Work request:
The word to look for is "down". Report every line of the entries below that has it.

Extracted data entries:
☆ ☆ ☆ ☆

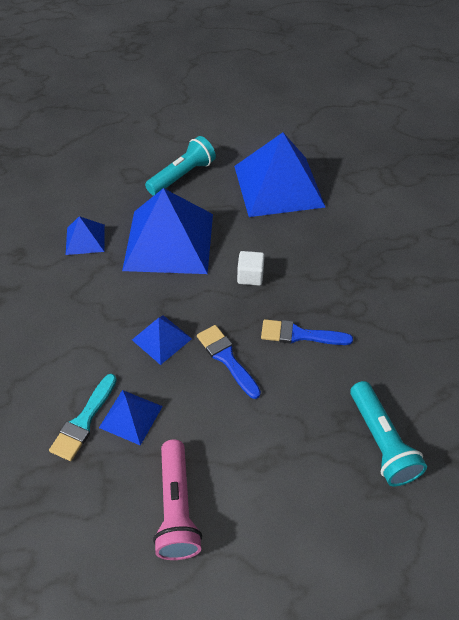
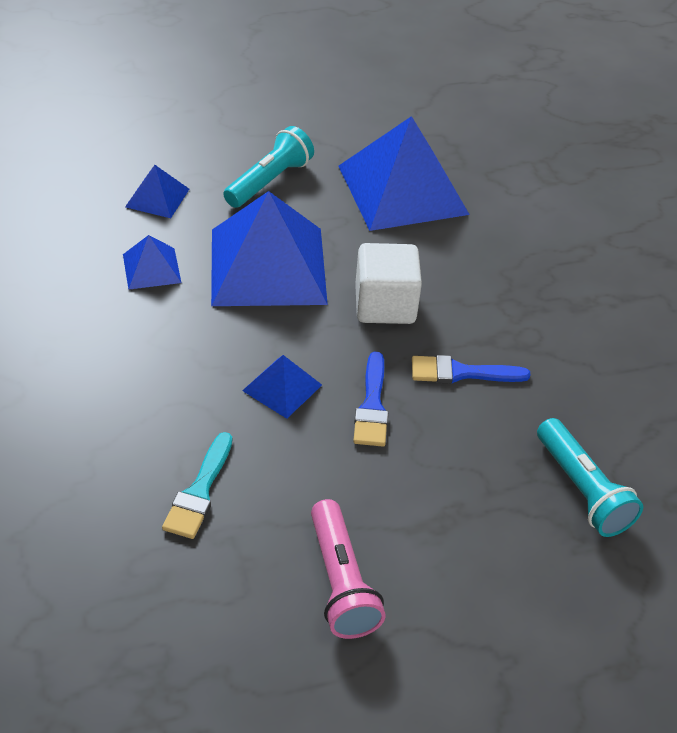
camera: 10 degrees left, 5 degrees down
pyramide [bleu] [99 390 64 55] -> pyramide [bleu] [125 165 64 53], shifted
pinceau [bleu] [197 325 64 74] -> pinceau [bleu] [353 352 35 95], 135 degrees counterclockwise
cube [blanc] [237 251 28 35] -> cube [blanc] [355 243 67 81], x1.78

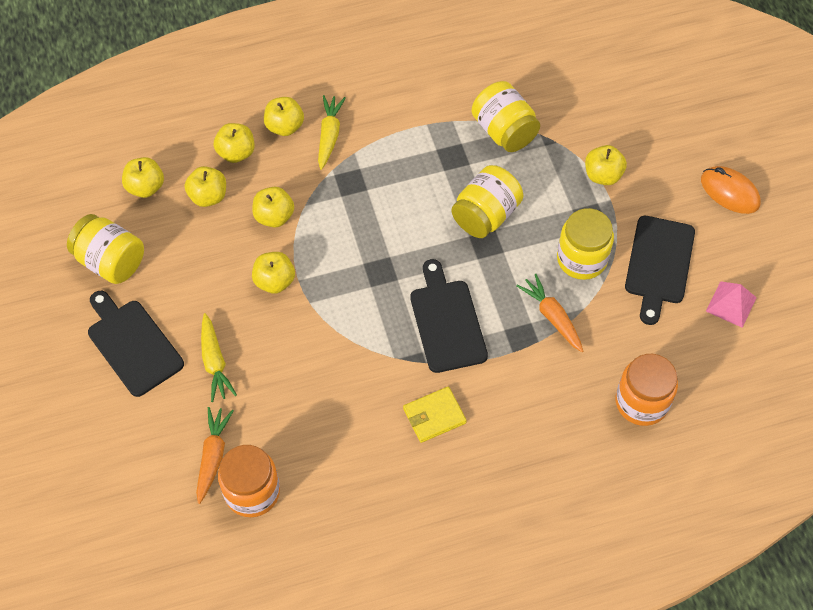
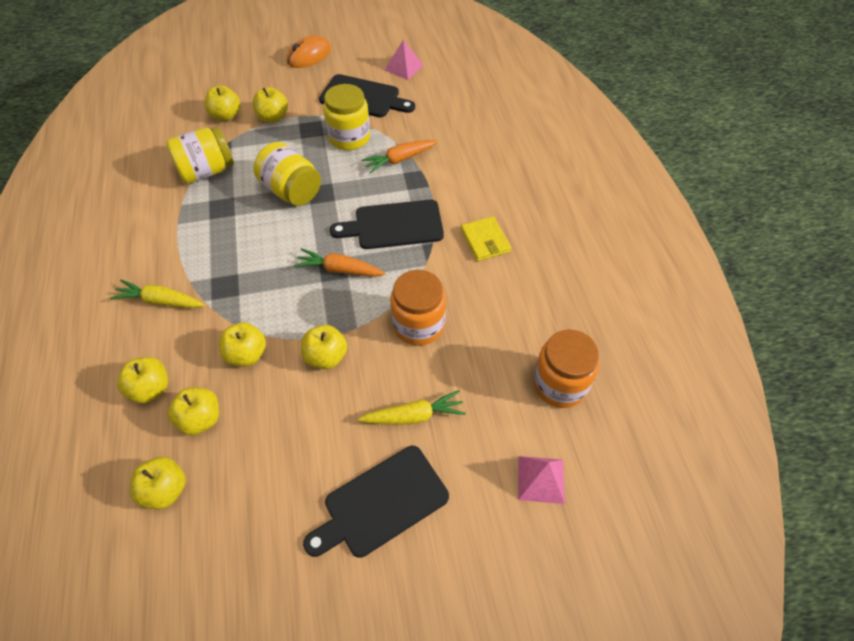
camera: 85 degrees left, 5 degrees down
bocal [jaune] [67 214 77 70] -> none
none -> pyramide [rose] [518 456 47 48]
carotte [orange] [196 407 38 97] -> carotte [orange] [294 248 92 29], shifted
pomme [jaune] [264 97 40 39] -> pomme [jaune] [205 85 36 36], shifted
bocal [orange] [616 354 62 72] -> bocal [orange] [390 270 56 76], shifted

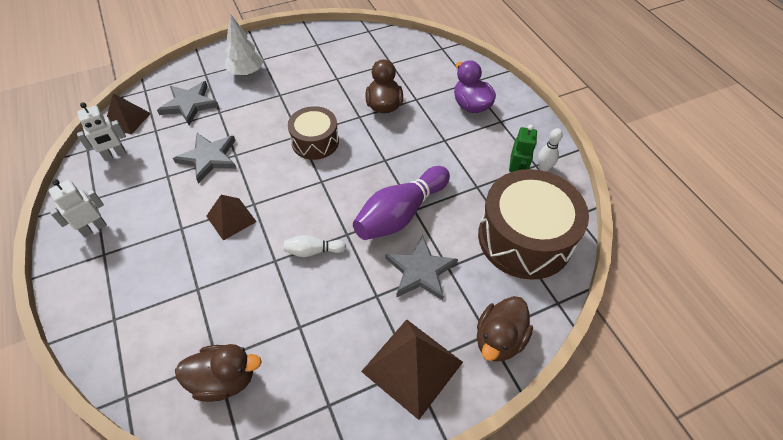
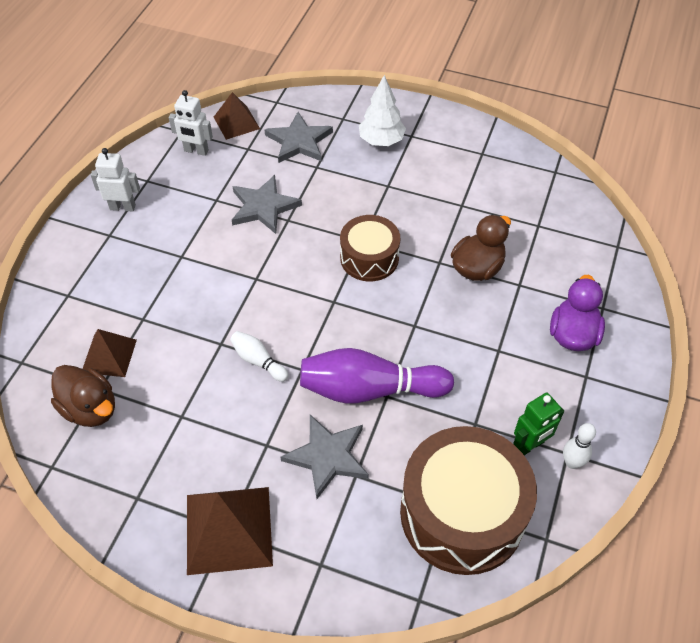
camera: 45 degrees right, 0 degrees up
canard [marron] [477 296 56 65] -> none
pyramide [marron] [206 195 51 46] -> pyramide [marron] [82 329 55 48], shifted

☆ ☆ ☆ ☆

Response:
camera: 10 degrees left, 5 degrees down
camera: 85 degrees left, 5 degrees down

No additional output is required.